§ WHAT TO PRODUCE: Print only the line with "R4: 3.9k (+5V, SCL) -> 5.6k (+5V, SCL)" and the lines after it, ending with the last line of the material, each exactly as it stands.

*** Begin section ***

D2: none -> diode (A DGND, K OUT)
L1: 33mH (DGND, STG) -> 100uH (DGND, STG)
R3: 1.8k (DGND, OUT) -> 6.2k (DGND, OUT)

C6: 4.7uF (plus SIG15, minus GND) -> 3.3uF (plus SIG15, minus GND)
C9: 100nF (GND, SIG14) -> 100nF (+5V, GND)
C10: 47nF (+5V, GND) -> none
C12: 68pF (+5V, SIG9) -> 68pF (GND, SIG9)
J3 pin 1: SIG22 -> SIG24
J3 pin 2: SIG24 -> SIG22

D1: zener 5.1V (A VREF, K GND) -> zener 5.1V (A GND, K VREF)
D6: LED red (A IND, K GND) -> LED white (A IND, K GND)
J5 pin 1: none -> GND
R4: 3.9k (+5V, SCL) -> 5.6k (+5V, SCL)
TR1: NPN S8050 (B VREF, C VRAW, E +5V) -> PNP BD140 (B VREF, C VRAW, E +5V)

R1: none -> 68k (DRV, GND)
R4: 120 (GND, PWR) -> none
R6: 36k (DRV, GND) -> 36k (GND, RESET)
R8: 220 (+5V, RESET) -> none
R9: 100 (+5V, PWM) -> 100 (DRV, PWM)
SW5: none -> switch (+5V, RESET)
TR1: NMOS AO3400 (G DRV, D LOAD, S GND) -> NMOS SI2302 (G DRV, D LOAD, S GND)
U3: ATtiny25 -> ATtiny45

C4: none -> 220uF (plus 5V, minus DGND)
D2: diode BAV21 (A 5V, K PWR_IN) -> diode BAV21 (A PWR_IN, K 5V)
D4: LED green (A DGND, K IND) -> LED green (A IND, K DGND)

*** End section ***

§ YOUR SOLUTION:
R4: 3.9k (+5V, SCL) -> 5.6k (+5V, SCL)
TR1: NPN S8050 (B VREF, C VRAW, E +5V) -> PNP BD140 (B VREF, C VRAW, E +5V)

R1: none -> 68k (DRV, GND)
R4: 120 (GND, PWR) -> none
R6: 36k (DRV, GND) -> 36k (GND, RESET)
R8: 220 (+5V, RESET) -> none
R9: 100 (+5V, PWM) -> 100 (DRV, PWM)
SW5: none -> switch (+5V, RESET)
TR1: NMOS AO3400 (G DRV, D LOAD, S GND) -> NMOS SI2302 (G DRV, D LOAD, S GND)
U3: ATtiny25 -> ATtiny45

C4: none -> 220uF (plus 5V, minus DGND)
D2: diode BAV21 (A 5V, K PWR_IN) -> diode BAV21 (A PWR_IN, K 5V)
D4: LED green (A DGND, K IND) -> LED green (A IND, K DGND)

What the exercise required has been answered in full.